= Exercise =
Give again, exactly as written, each line of the material below starting at the line that contains "white slope F7:H7" and ending at the line that contains "lime brick G3:H6". Both ends count, and no other line does.

= Data for this task =
::::::::::
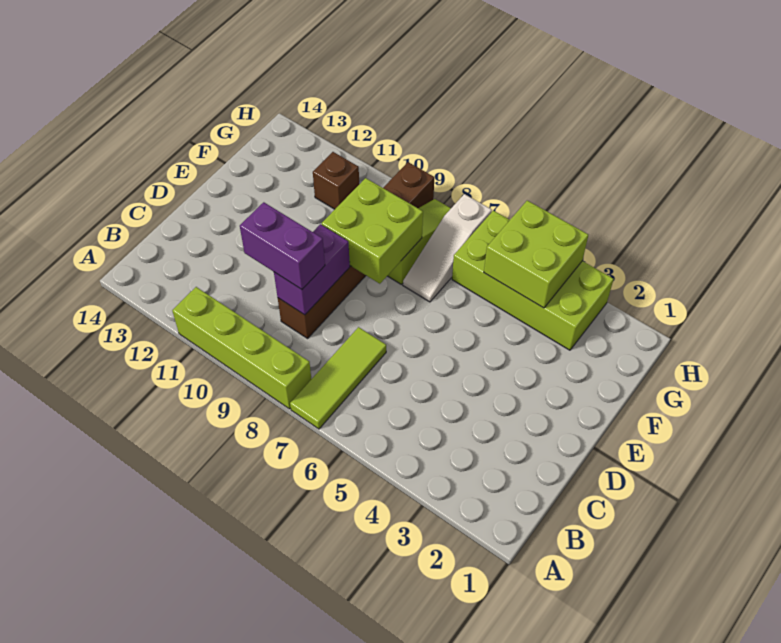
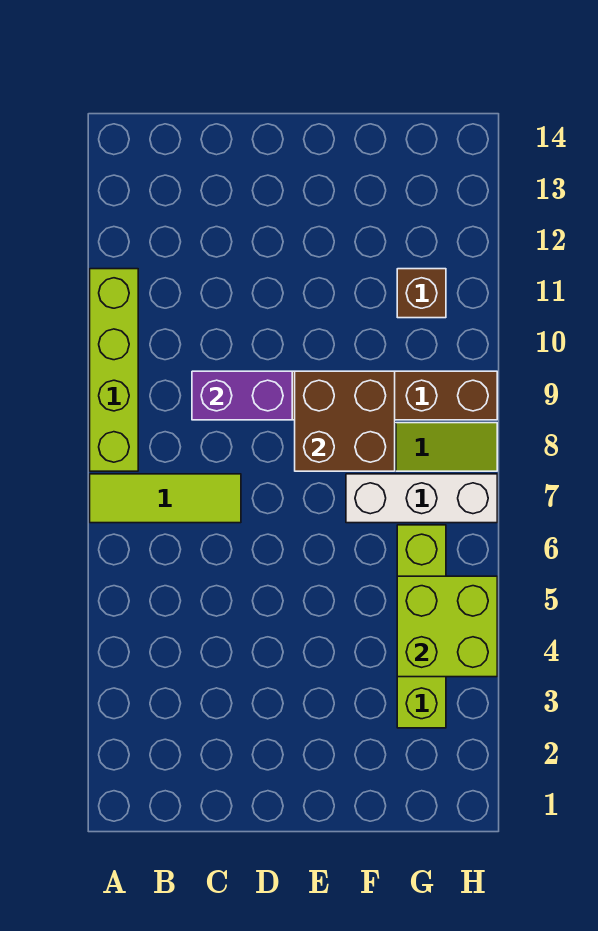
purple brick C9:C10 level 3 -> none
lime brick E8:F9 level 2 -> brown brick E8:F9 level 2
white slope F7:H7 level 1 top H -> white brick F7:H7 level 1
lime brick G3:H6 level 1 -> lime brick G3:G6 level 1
::::::::::
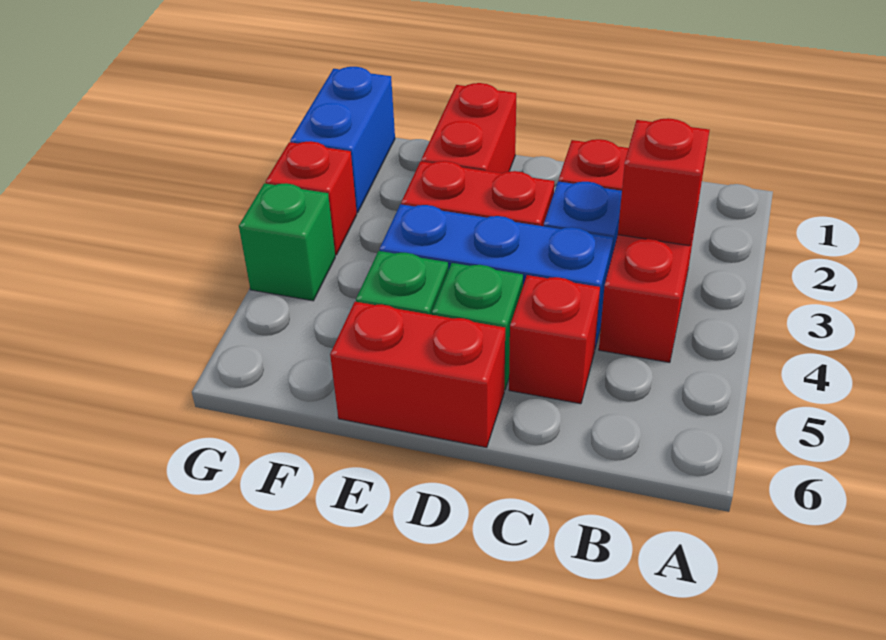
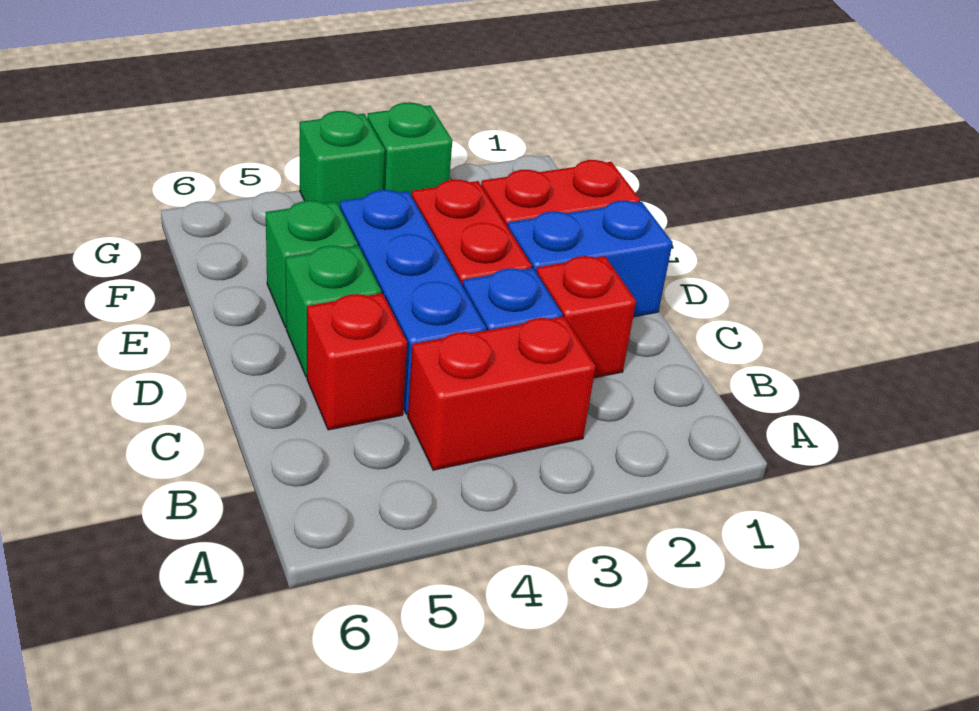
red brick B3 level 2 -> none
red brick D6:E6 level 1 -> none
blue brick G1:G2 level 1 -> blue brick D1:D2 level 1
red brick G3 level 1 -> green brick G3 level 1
::::::::::
= Result for this task =
white slope F7:H7 level 1 top H -> white brick F7:H7 level 1
lime brick G3:H6 level 1 -> lime brick G3:G6 level 1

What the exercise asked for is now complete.